## WHAT THE TASK REQUIRES
Answer with the exact lines of the following material from the one containing "orange square at" through the one containing "pink rectangle at", both end lines included.

## MATERIAL SUPPLIED
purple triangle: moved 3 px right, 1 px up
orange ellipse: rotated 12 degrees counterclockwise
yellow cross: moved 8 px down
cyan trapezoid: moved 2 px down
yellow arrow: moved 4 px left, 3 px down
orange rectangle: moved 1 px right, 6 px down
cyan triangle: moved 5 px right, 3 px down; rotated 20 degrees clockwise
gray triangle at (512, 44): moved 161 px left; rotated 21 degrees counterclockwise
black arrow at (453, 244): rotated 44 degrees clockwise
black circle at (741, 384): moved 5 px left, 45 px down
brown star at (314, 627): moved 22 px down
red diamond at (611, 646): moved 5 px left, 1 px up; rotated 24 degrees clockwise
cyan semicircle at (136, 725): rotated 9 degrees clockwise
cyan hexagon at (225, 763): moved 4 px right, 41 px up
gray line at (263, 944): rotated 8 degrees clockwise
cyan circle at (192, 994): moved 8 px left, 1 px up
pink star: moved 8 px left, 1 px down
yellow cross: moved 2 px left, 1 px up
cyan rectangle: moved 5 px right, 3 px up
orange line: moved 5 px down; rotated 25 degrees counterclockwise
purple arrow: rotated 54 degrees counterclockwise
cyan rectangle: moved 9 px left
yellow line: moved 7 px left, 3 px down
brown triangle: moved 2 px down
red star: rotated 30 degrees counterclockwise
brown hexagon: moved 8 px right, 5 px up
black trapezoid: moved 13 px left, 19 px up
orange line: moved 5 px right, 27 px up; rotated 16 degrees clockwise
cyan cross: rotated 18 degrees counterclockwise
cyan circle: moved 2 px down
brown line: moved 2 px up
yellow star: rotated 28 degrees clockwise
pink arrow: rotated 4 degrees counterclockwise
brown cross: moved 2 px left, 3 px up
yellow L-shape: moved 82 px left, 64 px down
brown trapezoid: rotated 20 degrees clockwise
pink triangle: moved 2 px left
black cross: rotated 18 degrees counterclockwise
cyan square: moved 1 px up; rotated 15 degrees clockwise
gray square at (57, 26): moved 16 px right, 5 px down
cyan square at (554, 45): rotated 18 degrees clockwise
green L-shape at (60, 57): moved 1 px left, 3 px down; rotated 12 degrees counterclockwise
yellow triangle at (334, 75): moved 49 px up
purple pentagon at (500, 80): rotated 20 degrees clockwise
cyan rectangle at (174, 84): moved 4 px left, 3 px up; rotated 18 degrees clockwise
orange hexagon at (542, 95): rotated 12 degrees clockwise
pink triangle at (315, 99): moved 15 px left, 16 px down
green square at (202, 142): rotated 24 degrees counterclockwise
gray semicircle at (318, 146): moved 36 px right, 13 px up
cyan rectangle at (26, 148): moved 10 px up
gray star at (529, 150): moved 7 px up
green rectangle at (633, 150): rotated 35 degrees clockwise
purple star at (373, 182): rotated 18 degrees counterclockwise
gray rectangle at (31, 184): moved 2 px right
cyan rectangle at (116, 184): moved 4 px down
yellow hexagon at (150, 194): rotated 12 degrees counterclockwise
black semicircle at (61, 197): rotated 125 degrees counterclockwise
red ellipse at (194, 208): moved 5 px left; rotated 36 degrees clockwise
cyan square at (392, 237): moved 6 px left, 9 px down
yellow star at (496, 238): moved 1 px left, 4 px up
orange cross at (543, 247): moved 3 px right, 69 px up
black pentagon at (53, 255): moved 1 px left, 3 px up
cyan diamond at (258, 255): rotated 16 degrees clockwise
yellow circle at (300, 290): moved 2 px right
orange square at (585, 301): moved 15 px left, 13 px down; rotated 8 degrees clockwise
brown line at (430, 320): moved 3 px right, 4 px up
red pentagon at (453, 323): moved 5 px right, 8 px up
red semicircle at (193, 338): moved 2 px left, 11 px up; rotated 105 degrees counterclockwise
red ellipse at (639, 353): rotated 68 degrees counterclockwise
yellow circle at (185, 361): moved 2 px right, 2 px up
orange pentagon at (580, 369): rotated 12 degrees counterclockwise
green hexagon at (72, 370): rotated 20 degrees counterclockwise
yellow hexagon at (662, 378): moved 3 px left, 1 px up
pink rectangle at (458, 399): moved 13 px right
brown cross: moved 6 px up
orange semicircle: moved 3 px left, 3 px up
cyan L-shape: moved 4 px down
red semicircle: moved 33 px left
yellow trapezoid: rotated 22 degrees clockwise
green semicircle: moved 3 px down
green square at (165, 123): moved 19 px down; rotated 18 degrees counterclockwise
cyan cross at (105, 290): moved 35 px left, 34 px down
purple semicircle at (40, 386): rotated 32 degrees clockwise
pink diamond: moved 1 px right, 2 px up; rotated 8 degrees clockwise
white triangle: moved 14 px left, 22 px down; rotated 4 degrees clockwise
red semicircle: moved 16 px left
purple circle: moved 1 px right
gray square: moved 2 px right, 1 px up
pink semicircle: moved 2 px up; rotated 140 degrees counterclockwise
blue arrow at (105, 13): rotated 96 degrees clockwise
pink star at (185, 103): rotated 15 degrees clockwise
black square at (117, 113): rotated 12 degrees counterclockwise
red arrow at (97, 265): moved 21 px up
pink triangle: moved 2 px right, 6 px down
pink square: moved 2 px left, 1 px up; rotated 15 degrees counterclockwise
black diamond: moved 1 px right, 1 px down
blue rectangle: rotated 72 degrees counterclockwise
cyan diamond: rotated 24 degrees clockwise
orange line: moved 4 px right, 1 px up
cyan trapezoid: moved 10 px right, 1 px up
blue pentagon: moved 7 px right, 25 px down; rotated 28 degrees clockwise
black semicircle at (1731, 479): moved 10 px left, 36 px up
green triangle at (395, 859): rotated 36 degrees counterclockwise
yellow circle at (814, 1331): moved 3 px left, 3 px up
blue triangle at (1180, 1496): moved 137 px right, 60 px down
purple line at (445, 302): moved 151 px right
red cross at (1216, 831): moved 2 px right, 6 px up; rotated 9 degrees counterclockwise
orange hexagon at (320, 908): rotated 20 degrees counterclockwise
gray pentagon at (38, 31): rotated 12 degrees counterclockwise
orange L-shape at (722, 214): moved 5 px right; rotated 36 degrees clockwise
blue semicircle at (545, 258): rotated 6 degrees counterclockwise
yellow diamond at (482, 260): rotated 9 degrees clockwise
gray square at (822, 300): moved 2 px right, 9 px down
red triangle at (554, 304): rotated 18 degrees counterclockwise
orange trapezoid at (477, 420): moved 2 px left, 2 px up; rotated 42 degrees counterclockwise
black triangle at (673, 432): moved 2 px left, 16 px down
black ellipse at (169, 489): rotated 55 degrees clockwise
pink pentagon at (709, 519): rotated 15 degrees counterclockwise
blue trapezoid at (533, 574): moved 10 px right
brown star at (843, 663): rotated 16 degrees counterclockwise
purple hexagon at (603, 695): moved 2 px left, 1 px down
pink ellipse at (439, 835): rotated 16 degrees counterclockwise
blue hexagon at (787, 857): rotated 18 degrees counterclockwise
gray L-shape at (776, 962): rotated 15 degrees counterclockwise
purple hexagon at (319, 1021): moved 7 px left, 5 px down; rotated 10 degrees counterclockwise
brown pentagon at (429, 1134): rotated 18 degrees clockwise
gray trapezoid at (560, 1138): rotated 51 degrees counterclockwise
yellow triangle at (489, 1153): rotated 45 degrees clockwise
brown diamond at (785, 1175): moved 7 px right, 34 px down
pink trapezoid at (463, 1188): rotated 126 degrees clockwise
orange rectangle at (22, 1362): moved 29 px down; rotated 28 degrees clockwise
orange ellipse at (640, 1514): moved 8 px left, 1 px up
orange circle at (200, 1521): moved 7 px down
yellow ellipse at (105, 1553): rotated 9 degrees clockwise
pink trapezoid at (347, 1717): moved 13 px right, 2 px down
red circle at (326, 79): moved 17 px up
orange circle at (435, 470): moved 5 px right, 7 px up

## RESPONSE AREA
orange square at (585, 301): moved 15 px left, 13 px down; rotated 8 degrees clockwise
brown line at (430, 320): moved 3 px right, 4 px up
red pentagon at (453, 323): moved 5 px right, 8 px up
red semicircle at (193, 338): moved 2 px left, 11 px up; rotated 105 degrees counterclockwise
red ellipse at (639, 353): rotated 68 degrees counterclockwise
yellow circle at (185, 361): moved 2 px right, 2 px up
orange pentagon at (580, 369): rotated 12 degrees counterclockwise
green hexagon at (72, 370): rotated 20 degrees counterclockwise
yellow hexagon at (662, 378): moved 3 px left, 1 px up
pink rectangle at (458, 399): moved 13 px right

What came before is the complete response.